**To do**
Write every record below out exactly; no images.

(Spatial object tracking data)
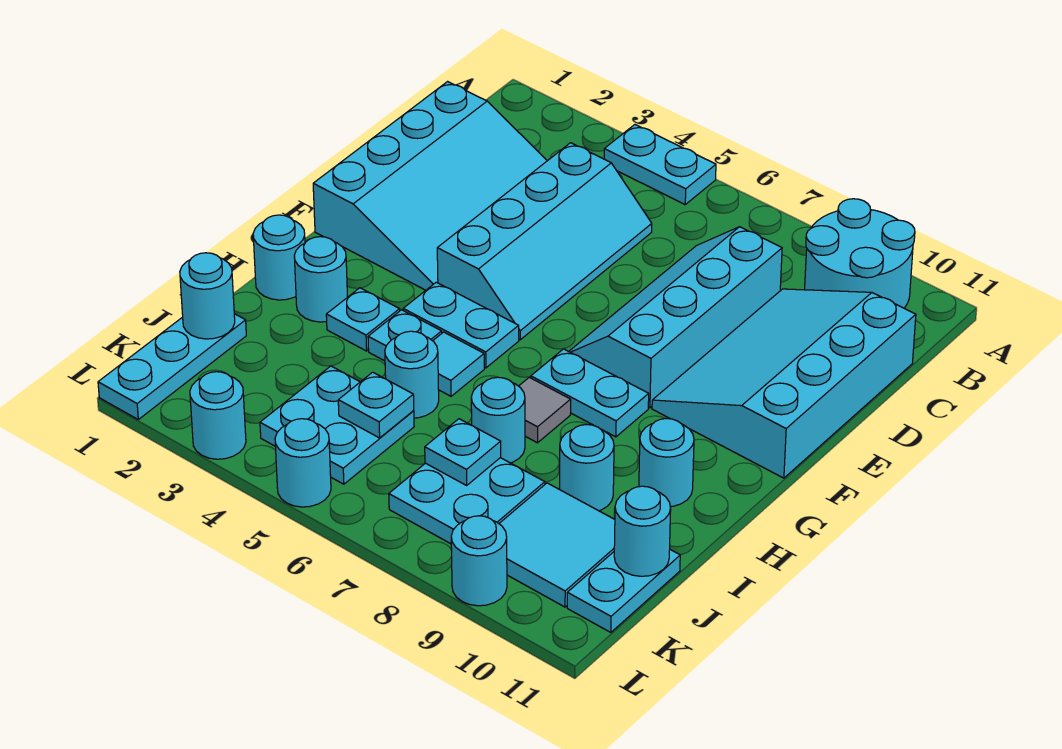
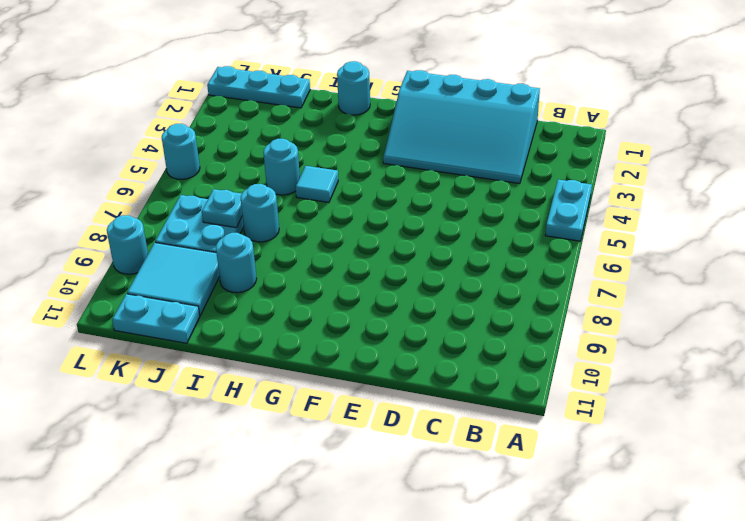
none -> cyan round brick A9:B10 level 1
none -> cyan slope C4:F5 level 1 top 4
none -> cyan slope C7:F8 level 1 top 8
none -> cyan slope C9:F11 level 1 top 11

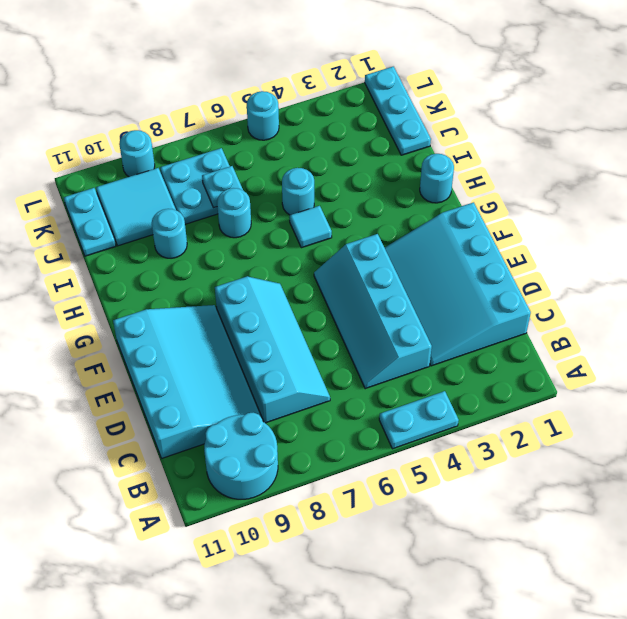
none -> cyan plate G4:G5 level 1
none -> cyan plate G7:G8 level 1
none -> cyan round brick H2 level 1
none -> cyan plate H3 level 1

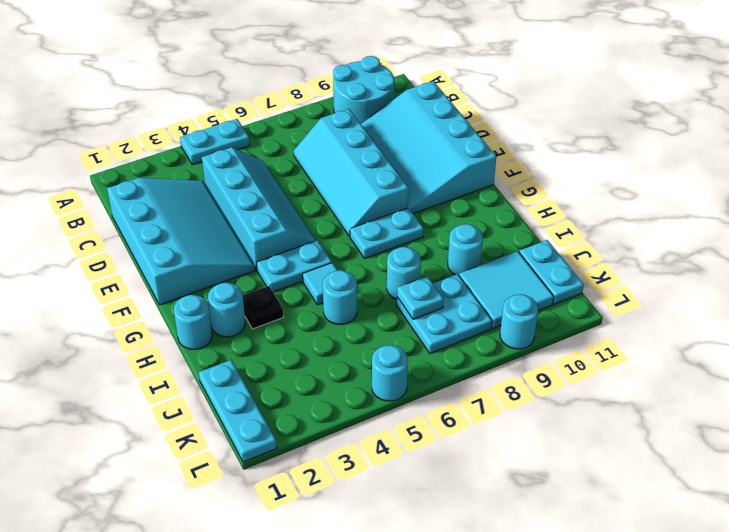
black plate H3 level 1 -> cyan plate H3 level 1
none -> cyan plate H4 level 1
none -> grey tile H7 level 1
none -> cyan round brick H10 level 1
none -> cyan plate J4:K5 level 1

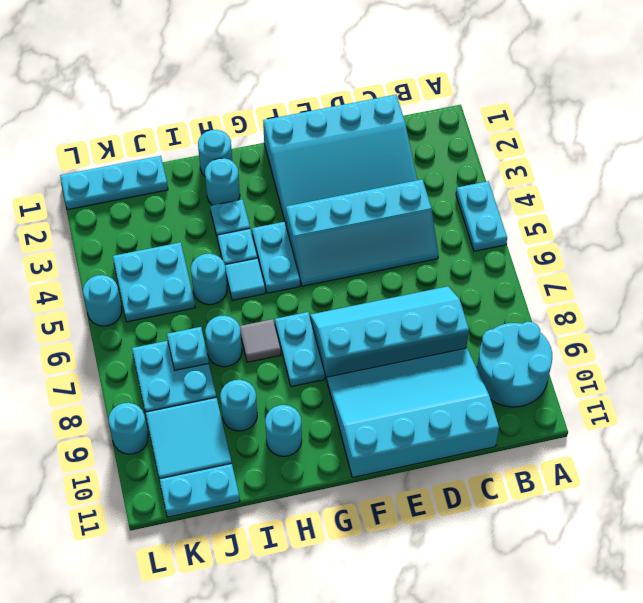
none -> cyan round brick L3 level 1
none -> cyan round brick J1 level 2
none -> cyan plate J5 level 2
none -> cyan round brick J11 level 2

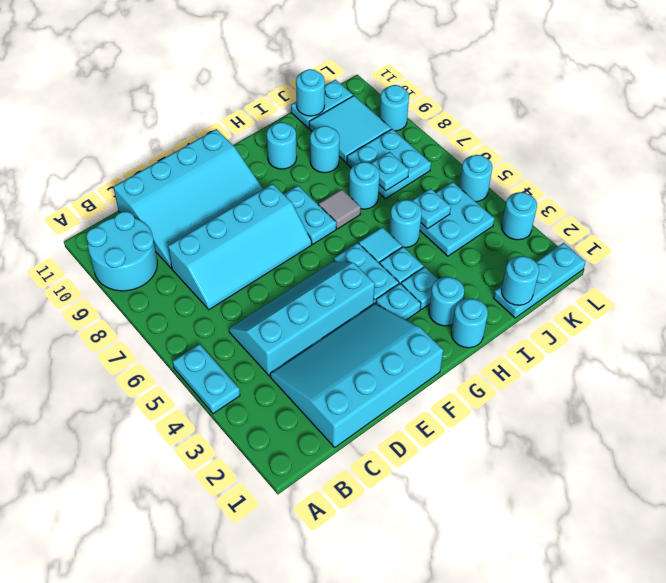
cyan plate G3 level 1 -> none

**Completed exercise**
none -> cyan round brick A9:B10 level 1
none -> cyan slope C4:F5 level 1 top 4
none -> cyan slope C7:F8 level 1 top 8
none -> cyan slope C9:F11 level 1 top 11

none -> cyan plate G4:G5 level 1
none -> cyan plate G7:G8 level 1
none -> cyan round brick H2 level 1
none -> cyan plate H3 level 1

black plate H3 level 1 -> cyan plate H3 level 1
none -> cyan plate H4 level 1
none -> grey tile H7 level 1
none -> cyan round brick H10 level 1
none -> cyan plate J4:K5 level 1

none -> cyan round brick L3 level 1
none -> cyan round brick J1 level 2
none -> cyan plate J5 level 2
none -> cyan round brick J11 level 2

cyan plate G3 level 1 -> none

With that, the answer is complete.